_Your objective_
Count the lines in the records below that contain the word "sitting", and reply with only that number.

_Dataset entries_
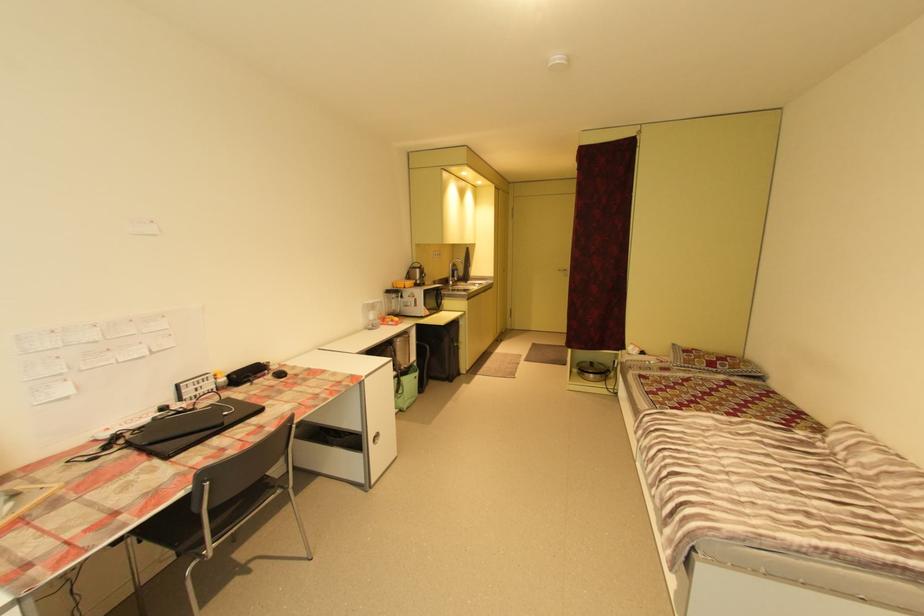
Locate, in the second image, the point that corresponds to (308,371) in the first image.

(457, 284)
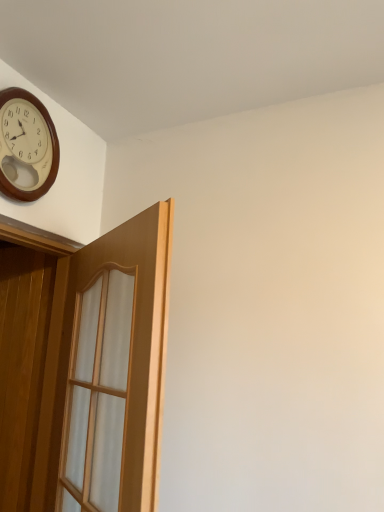
Question: From their relative heights in the image, would you say wooden clock at upper left is taller or shorter than light brown wood door at upper left?

Choices:
 (A) short
 (B) tall

Answer: (A)

Question: From a real-world perspective, is wooden clock at upper left physically located above or below light brown wood door at upper left?

Choices:
 (A) above
 (B) below

Answer: (A)

Question: From the image's perspective, is wooden clock at upper left located above or below light brown wood door at upper left?

Choices:
 (A) above
 (B) below

Answer: (A)

Question: Would you say light brown wood door at upper left is to the left or to the right of wooden clock at upper left in the picture?

Choices:
 (A) left
 (B) right

Answer: (B)

Question: Choose the correct answer: Is light brown wood door at upper left inside wooden clock at upper left or outside it?

Choices:
 (A) inside
 (B) outside

Answer: (B)

Question: From a real-world perspective, is light brown wood door at upper left physically located above or below wooden clock at upper left?

Choices:
 (A) above
 (B) below

Answer: (B)

Question: From the image's perspective, is light brown wood door at upper left positioned above or below wooden clock at upper left?

Choices:
 (A) above
 (B) below

Answer: (B)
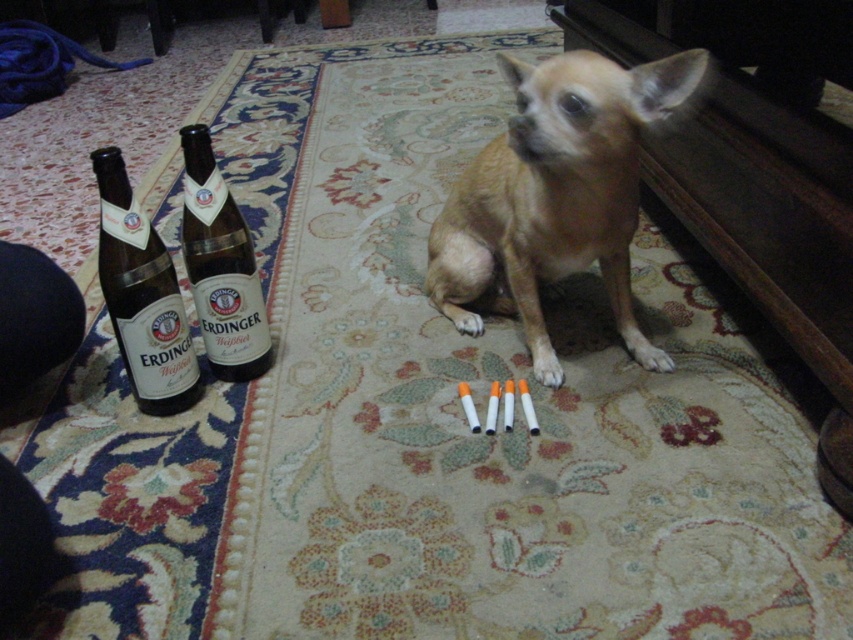
You are a photographer taking a picture of the two points on the rug where the bottles are placed. Which point, point (671, 64) or point (212, 177), is closer to you?

Point (671, 64) is closer to the viewer than point (212, 177).

You are a photographer trying to capture the light brown fur at center and the brown glass beer bottle at left in the same frame. Which object will appear larger in the photo?

The light brown fur at center will appear larger in the photo because it is closer to the viewer than the brown glass beer bottle at left.

You are a small robot with a 12 inch wide arm. You need to pick up the brown glass bottle at left from the rug without touching the light brown fur at center. Is your arm narrow enough to reach the bottle without touching the fur?

The light brown fur at center is 15.79 inches away from the brown glass bottle at left. Since your arm is only 12 inches wide, it may not be able to reach the bottle without potentially overlapping into the space between them, which is 15.79 inches. Therefore, your arm might be too wide to safely pick up the bottle without touching the fur.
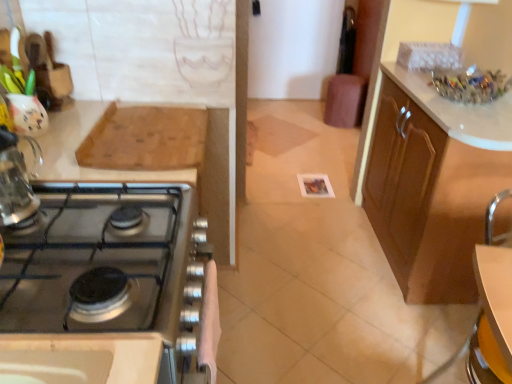
Question: Is wooden cutting board at upper left behind brown wood cabinet at right, positioned as the 2th cabinetry in front-to-back order?

Choices:
 (A) yes
 (B) no

Answer: (B)

Question: Can you confirm if wooden cutting board at upper left is smaller than brown wood cabinet at right, positioned as the 2th cabinetry in front-to-back order?

Choices:
 (A) no
 (B) yes

Answer: (B)

Question: Is wooden cutting board at upper left far from brown wood cabinet at right, positioned as the 2th cabinetry in front-to-back order?

Choices:
 (A) no
 (B) yes

Answer: (B)

Question: Does wooden cutting board at upper left have a lesser height compared to brown wood cabinet at right, positioned as the 2th cabinetry in front-to-back order?

Choices:
 (A) yes
 (B) no

Answer: (A)

Question: Does wooden cutting board at upper left turn towards brown wood cabinet at right, the second cabinetry when ordered from left to right?

Choices:
 (A) no
 (B) yes

Answer: (A)

Question: From the image's perspective, is clear glass kettle at left positioned above or below satin silver stove at left, which is counted as the 2th cabinetry, starting from the back?

Choices:
 (A) above
 (B) below

Answer: (A)

Question: Do you think clear glass kettle at left is within satin silver stove at left, the second cabinetry positioned from the right, or outside of it?

Choices:
 (A) outside
 (B) inside

Answer: (A)

Question: Considering the positions of clear glass kettle at left and satin silver stove at left, the first cabinetry positioned from the left, in the image, is clear glass kettle at left bigger or smaller than satin silver stove at left, the first cabinetry positioned from the left,?

Choices:
 (A) small
 (B) big

Answer: (A)

Question: Is point (x=19, y=203) closer or farther from the camera than point (x=31, y=226)?

Choices:
 (A) closer
 (B) farther

Answer: (A)

Question: Considering the positions of brown wood cabinet at right, marked as the first cabinetry in a right-to-left arrangement, and satin silver stove at left, the second cabinetry positioned from the right, in the image, is brown wood cabinet at right, marked as the first cabinetry in a right-to-left arrangement, bigger or smaller than satin silver stove at left, the second cabinetry positioned from the right,?

Choices:
 (A) small
 (B) big

Answer: (B)

Question: From a real-world perspective, is brown wood cabinet at right, which ranks as the first cabinetry in back-to-front order, above or below satin silver stove at left, which is counted as the 2th cabinetry, starting from the back?

Choices:
 (A) below
 (B) above

Answer: (A)

Question: Looking at their shapes, would you say brown wood cabinet at right, which ranks as the first cabinetry in back-to-front order, is wider or thinner than satin silver stove at left, the first cabinetry positioned from the left?

Choices:
 (A) thin
 (B) wide

Answer: (A)

Question: From the image's perspective, is brown wood cabinet at right, which ranks as the first cabinetry in back-to-front order, positioned above or below satin silver stove at left, which is counted as the 2th cabinetry, starting from the back?

Choices:
 (A) above
 (B) below

Answer: (A)

Question: From a real-world perspective, is brown leather bar stool at center positioned above or below satin silver stove at left, the first cabinetry positioned from the left?

Choices:
 (A) below
 (B) above

Answer: (A)

Question: From the image's perspective, is brown leather bar stool at center above or below satin silver stove at left, which is counted as the 2th cabinetry, starting from the back?

Choices:
 (A) below
 (B) above

Answer: (B)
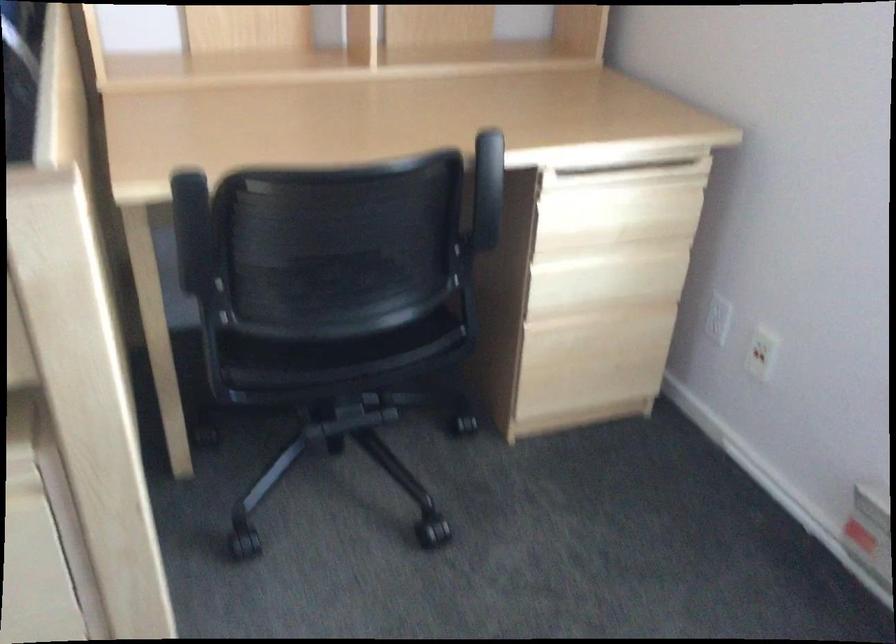
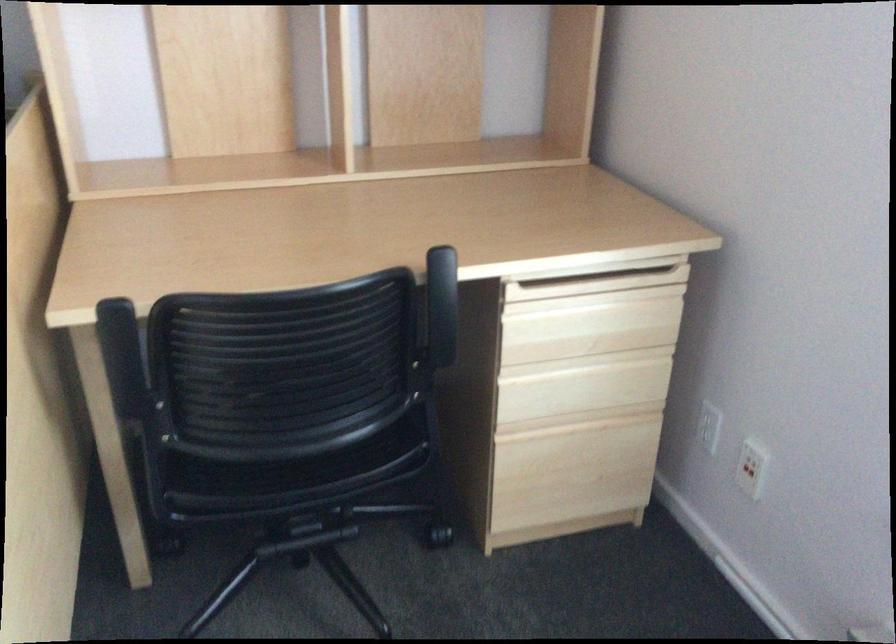
Find the pixel in the second image that matches pixel 756 355 in the first image.

(747, 469)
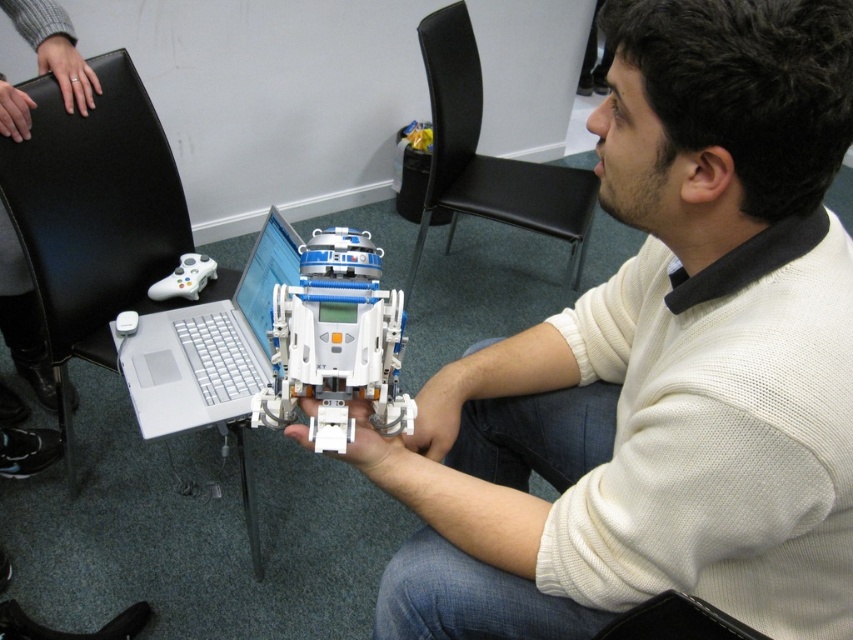
You are sitting in the black leather chair at left and want to reach the silver metallic laptop at center to grab a USB drive. Can you comfortably reach it without getting up?

The black leather chair at left is further to the viewer than the silver metallic laptop at center, meaning the laptop is closer to you. Since the laptop is closer, you can comfortably reach it without getting up.

You are a delivery person who needs to place a small package between the white matte robot at center and the black fabric chair at lower right. The package is 10 inches long. Can you fit it between them without moving either object?

The white matte robot at center is 9.83 inches from the black fabric chair at lower right. Since the package is 10 inches long, it cannot fit between them as the distance is slightly less than the package length.

You are sitting on the black leather chair at left and want to pick up the white matte robot at center. Can you reach it without moving your chair?

The white matte robot at center is below the black leather chair at left, so it is likely within arm reach. You can probably pick it up without moving your chair.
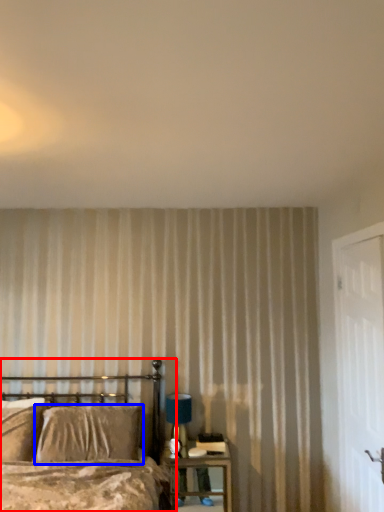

_Result below_
2